### Records excerpted from a collection
______________________________
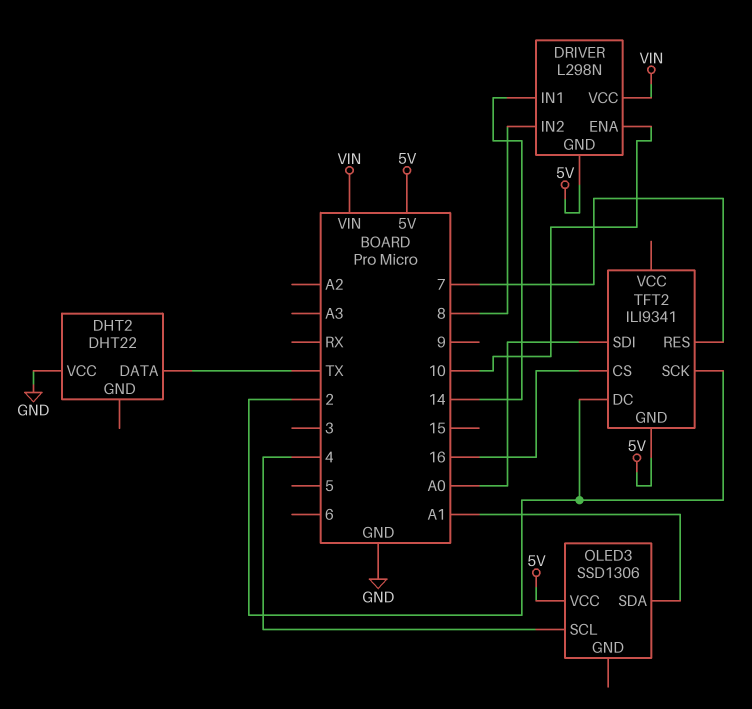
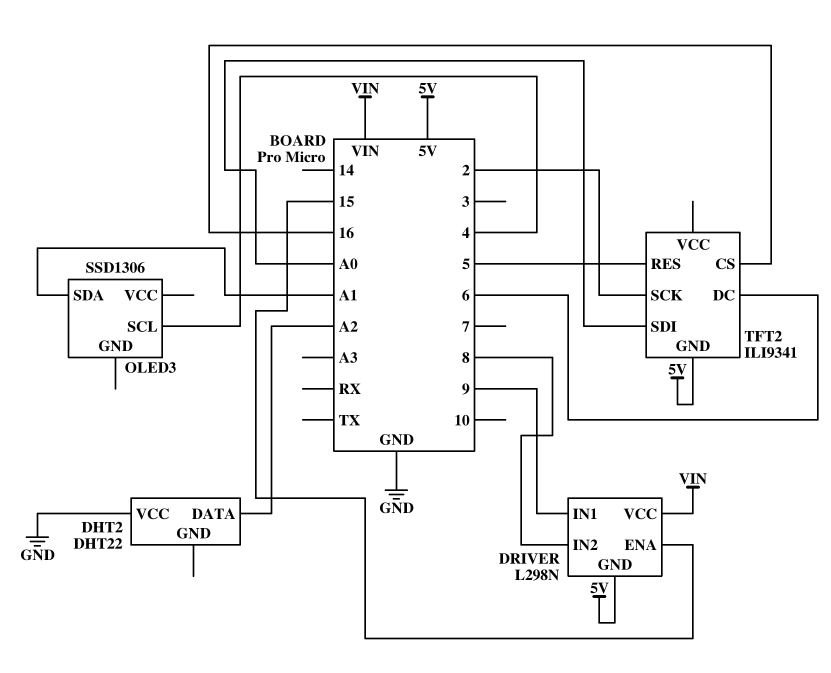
DHT2 pin DATA: TX -> A2
DRIVER pin ENA: 10 -> 15
DRIVER pin IN1: 14 -> 9
OLED3 pin VCC: 5V -> none
TFT2 pin DC: 2 -> 6
TFT2 pin RES: 7 -> 5

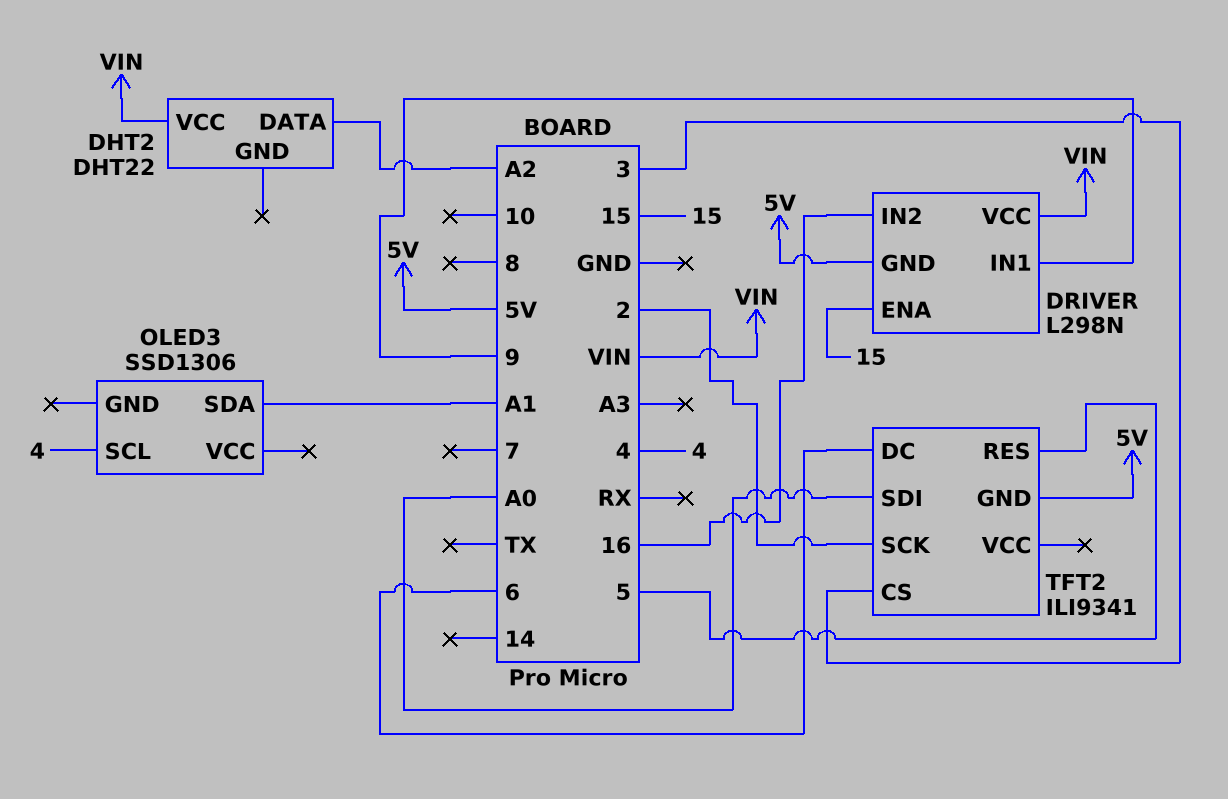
DHT2 pin VCC: GND -> VIN
DRIVER pin IN2: 8 -> 16
TFT2 pin CS: 16 -> 3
______________________________
### Problem statement
Every entry above is to be set down exactly; the pictures are to be left out.

### Expected output
DHT2 pin DATA: TX -> A2
DRIVER pin ENA: 10 -> 15
DRIVER pin IN1: 14 -> 9
OLED3 pin VCC: 5V -> none
TFT2 pin DC: 2 -> 6
TFT2 pin RES: 7 -> 5

DHT2 pin VCC: GND -> VIN
DRIVER pin IN2: 8 -> 16
TFT2 pin CS: 16 -> 3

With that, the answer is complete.